__What needs to be done__.
Write the records out again, keeping each line exactly as it is.

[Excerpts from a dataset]
-------
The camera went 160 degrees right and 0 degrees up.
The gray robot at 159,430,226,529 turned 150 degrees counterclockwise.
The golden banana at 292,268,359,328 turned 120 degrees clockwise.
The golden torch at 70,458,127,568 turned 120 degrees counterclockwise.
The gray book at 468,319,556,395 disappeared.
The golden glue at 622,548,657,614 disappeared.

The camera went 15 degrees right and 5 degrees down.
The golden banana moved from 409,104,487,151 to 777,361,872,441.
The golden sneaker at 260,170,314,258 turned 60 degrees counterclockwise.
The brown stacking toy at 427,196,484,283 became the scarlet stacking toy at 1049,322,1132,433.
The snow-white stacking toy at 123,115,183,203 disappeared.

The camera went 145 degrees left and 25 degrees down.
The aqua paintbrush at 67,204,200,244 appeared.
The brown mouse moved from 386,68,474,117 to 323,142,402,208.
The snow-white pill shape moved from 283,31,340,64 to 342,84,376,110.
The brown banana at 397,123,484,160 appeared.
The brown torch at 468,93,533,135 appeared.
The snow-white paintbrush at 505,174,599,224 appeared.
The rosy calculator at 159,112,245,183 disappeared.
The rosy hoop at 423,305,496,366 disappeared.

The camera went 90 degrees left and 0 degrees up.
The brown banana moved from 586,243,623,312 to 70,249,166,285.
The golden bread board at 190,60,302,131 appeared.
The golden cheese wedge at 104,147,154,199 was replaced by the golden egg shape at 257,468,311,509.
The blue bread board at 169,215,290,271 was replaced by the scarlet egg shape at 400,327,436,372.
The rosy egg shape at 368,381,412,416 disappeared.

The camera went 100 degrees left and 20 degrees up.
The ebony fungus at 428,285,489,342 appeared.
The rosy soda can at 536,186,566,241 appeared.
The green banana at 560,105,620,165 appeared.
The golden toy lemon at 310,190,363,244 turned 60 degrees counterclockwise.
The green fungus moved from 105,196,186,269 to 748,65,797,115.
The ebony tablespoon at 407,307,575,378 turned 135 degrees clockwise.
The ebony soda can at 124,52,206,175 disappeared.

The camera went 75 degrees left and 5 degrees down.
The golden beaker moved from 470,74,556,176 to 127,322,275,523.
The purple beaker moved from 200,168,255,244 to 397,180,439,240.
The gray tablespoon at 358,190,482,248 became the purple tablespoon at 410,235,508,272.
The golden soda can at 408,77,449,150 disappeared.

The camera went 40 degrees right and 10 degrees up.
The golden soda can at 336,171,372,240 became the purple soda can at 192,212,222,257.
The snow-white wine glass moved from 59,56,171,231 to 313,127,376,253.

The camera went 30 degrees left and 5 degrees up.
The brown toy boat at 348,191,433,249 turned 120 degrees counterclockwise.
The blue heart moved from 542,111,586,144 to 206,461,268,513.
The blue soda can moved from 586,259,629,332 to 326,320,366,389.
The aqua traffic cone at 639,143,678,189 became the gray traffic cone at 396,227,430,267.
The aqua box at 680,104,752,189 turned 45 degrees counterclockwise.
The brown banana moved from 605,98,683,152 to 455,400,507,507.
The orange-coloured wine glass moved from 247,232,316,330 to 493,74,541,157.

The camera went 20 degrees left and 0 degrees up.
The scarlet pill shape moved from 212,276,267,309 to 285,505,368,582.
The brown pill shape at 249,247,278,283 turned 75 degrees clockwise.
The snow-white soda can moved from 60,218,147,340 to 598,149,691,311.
-------
__Task response__.
The camera went 160 degrees right and 0 degrees up.
The gray robot at 159,430,226,529 turned 150 degrees counterclockwise.
The golden banana at 292,268,359,328 turned 120 degrees clockwise.
The golden torch at 70,458,127,568 turned 120 degrees counterclockwise.
The gray book at 468,319,556,395 disappeared.
The golden glue at 622,548,657,614 disappeared.

The camera went 15 degrees right and 5 degrees down.
The golden banana moved from 409,104,487,151 to 777,361,872,441.
The golden sneaker at 260,170,314,258 turned 60 degrees counterclockwise.
The brown stacking toy at 427,196,484,283 became the scarlet stacking toy at 1049,322,1132,433.
The snow-white stacking toy at 123,115,183,203 disappeared.

The camera went 145 degrees left and 25 degrees down.
The aqua paintbrush at 67,204,200,244 appeared.
The brown mouse moved from 386,68,474,117 to 323,142,402,208.
The snow-white pill shape moved from 283,31,340,64 to 342,84,376,110.
The brown banana at 397,123,484,160 appeared.
The brown torch at 468,93,533,135 appeared.
The snow-white paintbrush at 505,174,599,224 appeared.
The rosy calculator at 159,112,245,183 disappeared.
The rosy hoop at 423,305,496,366 disappeared.

The camera went 90 degrees left and 0 degrees up.
The brown banana moved from 586,243,623,312 to 70,249,166,285.
The golden bread board at 190,60,302,131 appeared.
The golden cheese wedge at 104,147,154,199 was replaced by the golden egg shape at 257,468,311,509.
The blue bread board at 169,215,290,271 was replaced by the scarlet egg shape at 400,327,436,372.
The rosy egg shape at 368,381,412,416 disappeared.

The camera went 100 degrees left and 20 degrees up.
The ebony fungus at 428,285,489,342 appeared.
The rosy soda can at 536,186,566,241 appeared.
The green banana at 560,105,620,165 appeared.
The golden toy lemon at 310,190,363,244 turned 60 degrees counterclockwise.
The green fungus moved from 105,196,186,269 to 748,65,797,115.
The ebony tablespoon at 407,307,575,378 turned 135 degrees clockwise.
The ebony soda can at 124,52,206,175 disappeared.

The camera went 75 degrees left and 5 degrees down.
The golden beaker moved from 470,74,556,176 to 127,322,275,523.
The purple beaker moved from 200,168,255,244 to 397,180,439,240.
The gray tablespoon at 358,190,482,248 became the purple tablespoon at 410,235,508,272.
The golden soda can at 408,77,449,150 disappeared.

The camera went 40 degrees right and 10 degrees up.
The golden soda can at 336,171,372,240 became the purple soda can at 192,212,222,257.
The snow-white wine glass moved from 59,56,171,231 to 313,127,376,253.

The camera went 30 degrees left and 5 degrees up.
The brown toy boat at 348,191,433,249 turned 120 degrees counterclockwise.
The blue heart moved from 542,111,586,144 to 206,461,268,513.
The blue soda can moved from 586,259,629,332 to 326,320,366,389.
The aqua traffic cone at 639,143,678,189 became the gray traffic cone at 396,227,430,267.
The aqua box at 680,104,752,189 turned 45 degrees counterclockwise.
The brown banana moved from 605,98,683,152 to 455,400,507,507.
The orange-coloured wine glass moved from 247,232,316,330 to 493,74,541,157.

The camera went 20 degrees left and 0 degrees up.
The scarlet pill shape moved from 212,276,267,309 to 285,505,368,582.
The brown pill shape at 249,247,278,283 turned 75 degrees clockwise.
The snow-white soda can moved from 60,218,147,340 to 598,149,691,311.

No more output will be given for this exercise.